To do | Please restate the records below verbatim, omitting every image they hold.

Data provided |
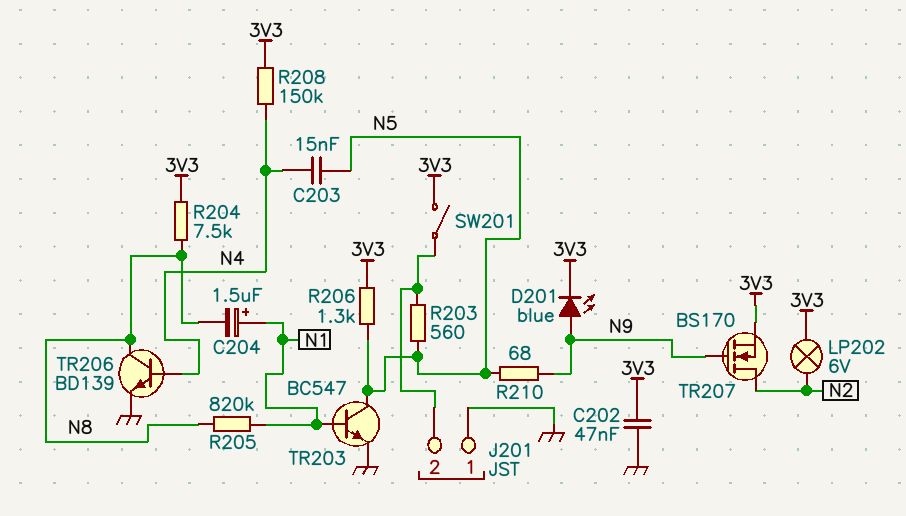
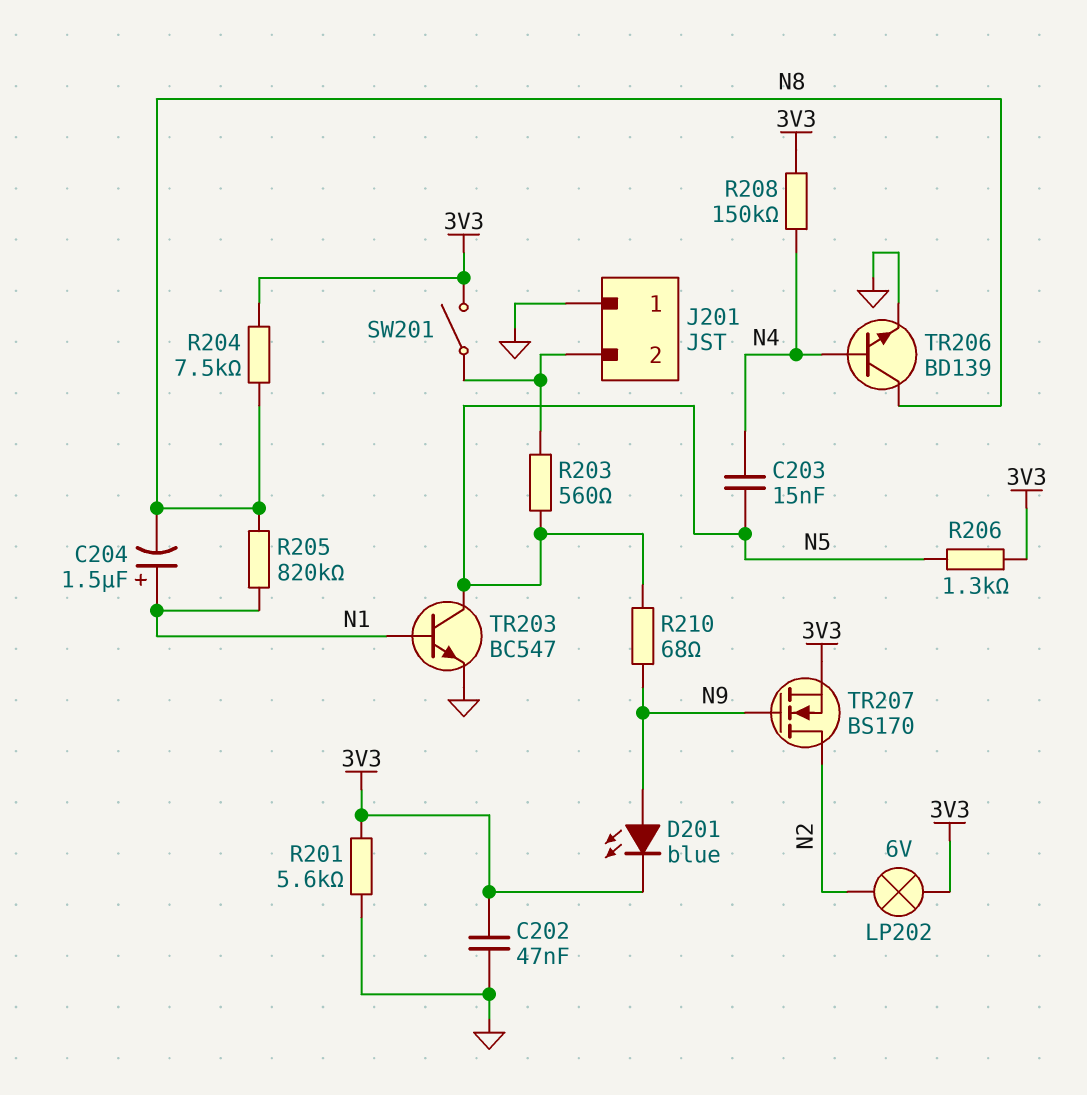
R201: none -> 5.6k (3V3, GND)

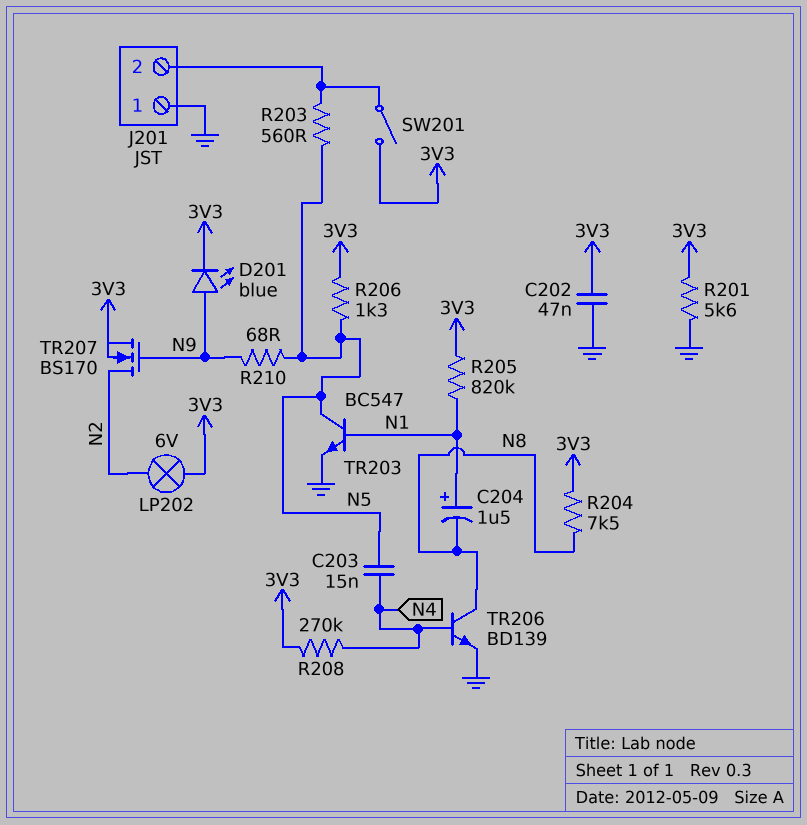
R205: 820k (N1, N8) -> 820k (3V3, N1)
R208: 150k (3V3, N4) -> 270k (3V3, N4)

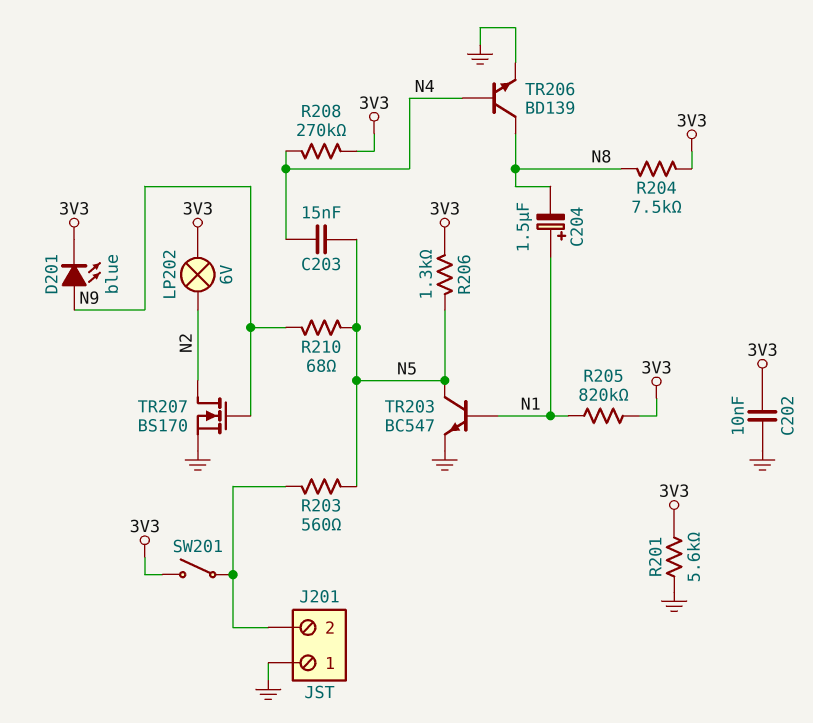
C202: 47nF (3V3, GND) -> 10nF (3V3, GND)
TR207: NMOS BS170 (G N9, D N2, S 3V3) -> NMOS BS170 (G N9, D N2, S GND)

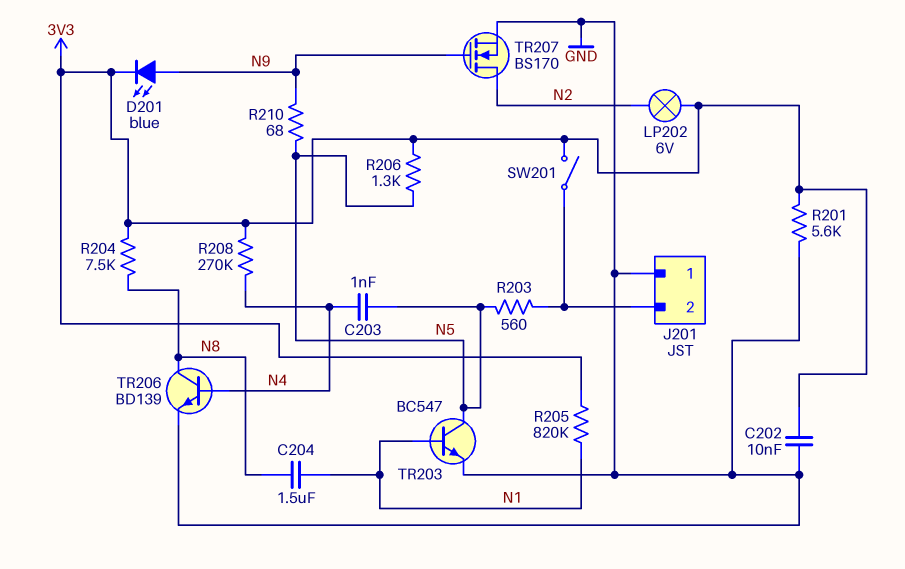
C203: 15nF (N4, N5) -> 1nF (N4, N5)
C204: 1.5uF (plus N1, minus N8) -> 1.5uF (N1, N8)

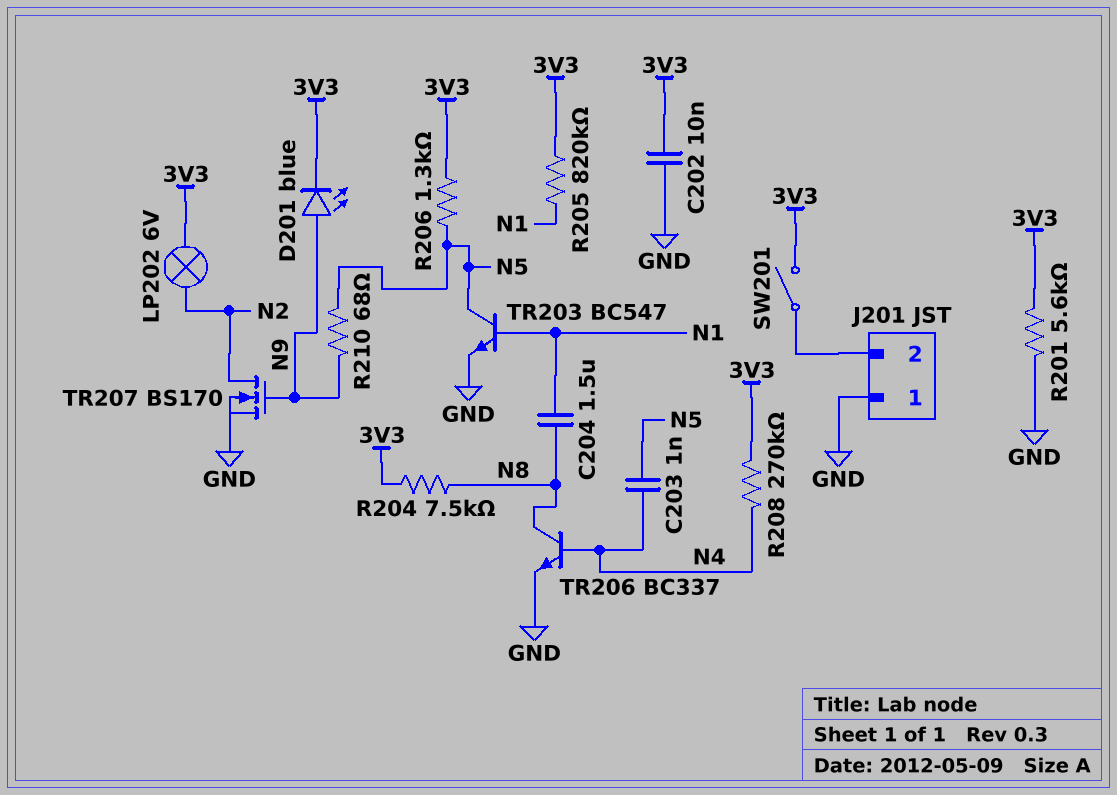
R203: 560 (J201/2, N5) -> none
TR206: NPN BD139 (B N4, C N8, E GND) -> NPN BC337 (B N4, C N8, E GND)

Task answer |
R201: none -> 5.6k (3V3, GND)

R205: 820k (N1, N8) -> 820k (3V3, N1)
R208: 150k (3V3, N4) -> 270k (3V3, N4)

C202: 47nF (3V3, GND) -> 10nF (3V3, GND)
TR207: NMOS BS170 (G N9, D N2, S 3V3) -> NMOS BS170 (G N9, D N2, S GND)

C203: 15nF (N4, N5) -> 1nF (N4, N5)
C204: 1.5uF (plus N1, minus N8) -> 1.5uF (N1, N8)

R203: 560 (J201/2, N5) -> none
TR206: NPN BD139 (B N4, C N8, E GND) -> NPN BC337 (B N4, C N8, E GND)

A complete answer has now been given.